### WORK TASK
Across the material below, how many lines hold the word "orange"? Only the number should be given.

MATERIAL FOR THE TASK Block Start

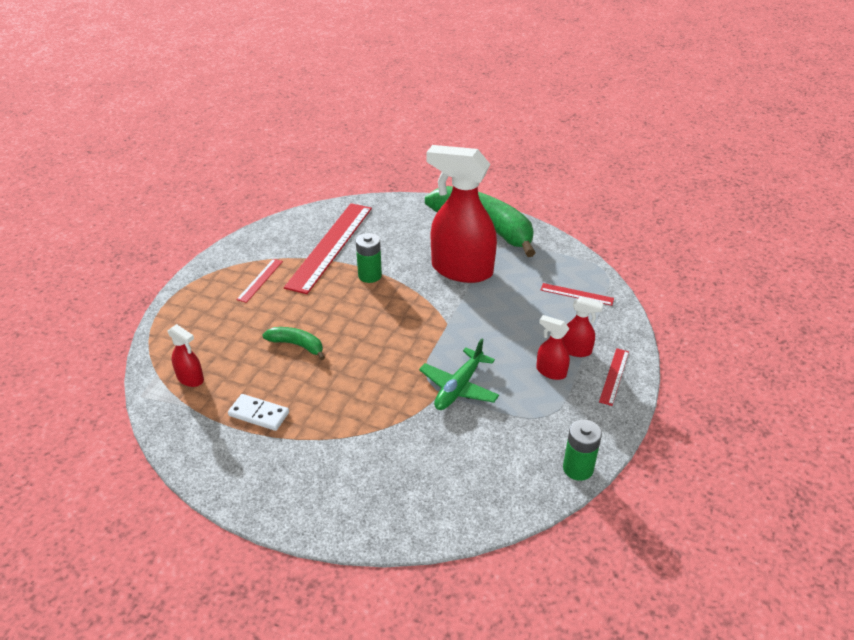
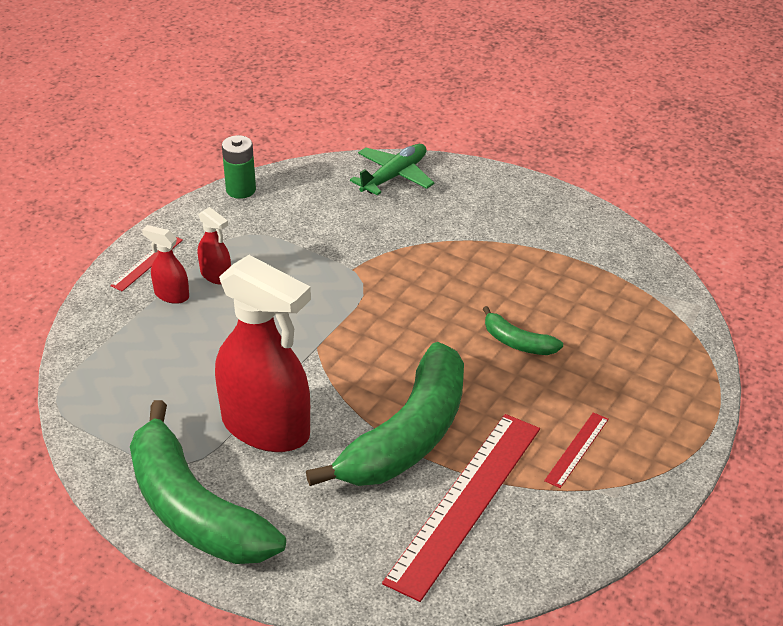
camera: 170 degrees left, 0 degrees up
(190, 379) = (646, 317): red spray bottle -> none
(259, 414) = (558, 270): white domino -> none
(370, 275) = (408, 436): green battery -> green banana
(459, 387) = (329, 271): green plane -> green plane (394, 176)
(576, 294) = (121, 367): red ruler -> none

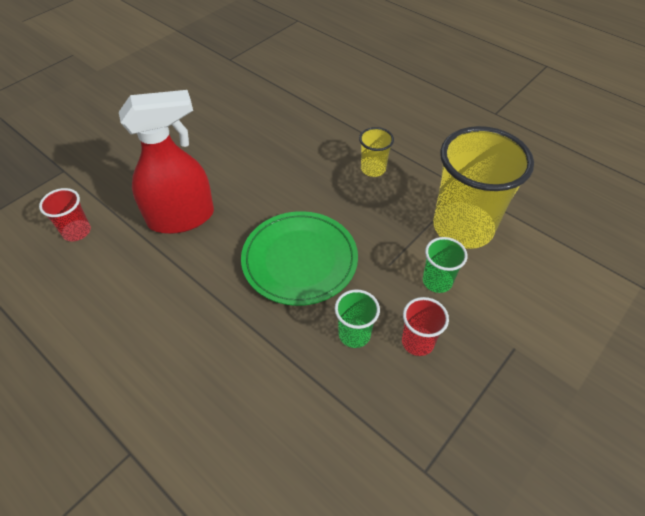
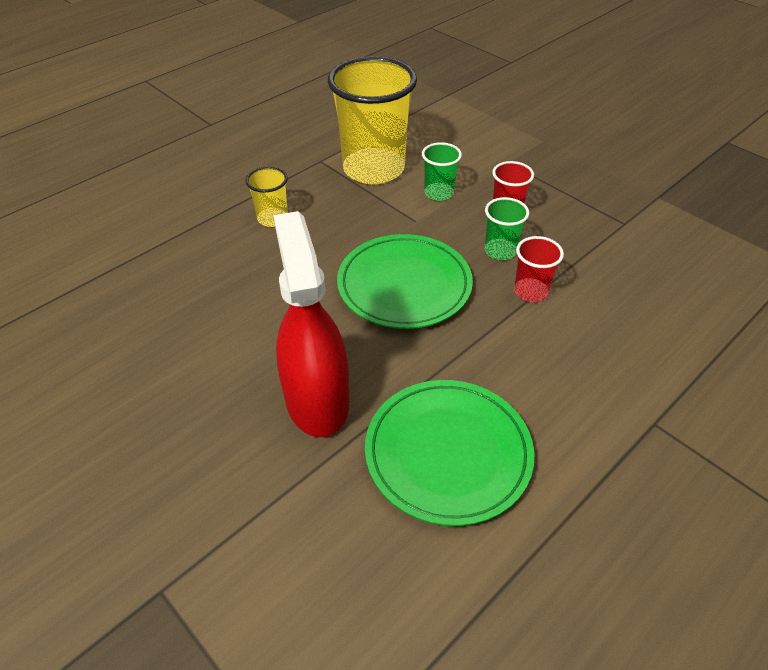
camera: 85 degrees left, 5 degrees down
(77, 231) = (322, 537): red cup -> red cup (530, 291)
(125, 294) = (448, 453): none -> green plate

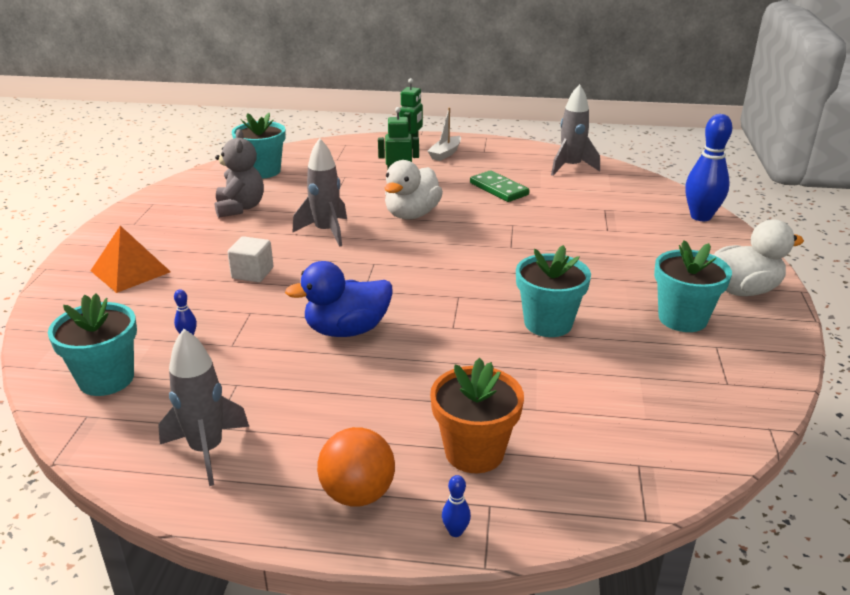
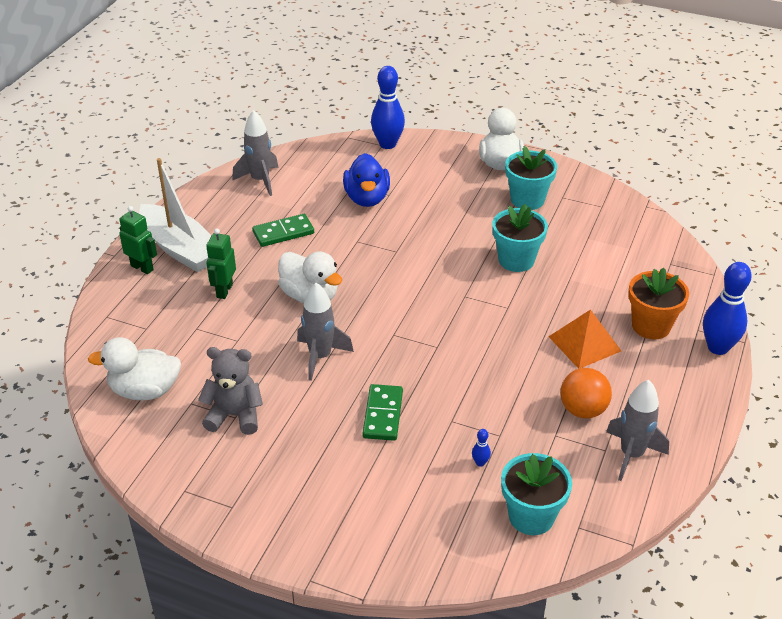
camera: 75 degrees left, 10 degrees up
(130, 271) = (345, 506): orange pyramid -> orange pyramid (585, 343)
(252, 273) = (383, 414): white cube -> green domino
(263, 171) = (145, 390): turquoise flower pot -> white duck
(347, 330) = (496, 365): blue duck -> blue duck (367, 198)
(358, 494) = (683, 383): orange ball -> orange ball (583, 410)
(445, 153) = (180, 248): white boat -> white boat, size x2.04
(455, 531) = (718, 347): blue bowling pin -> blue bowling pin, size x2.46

MATERIAL FOR THE TASK Block End

### TASK SOLUTION
2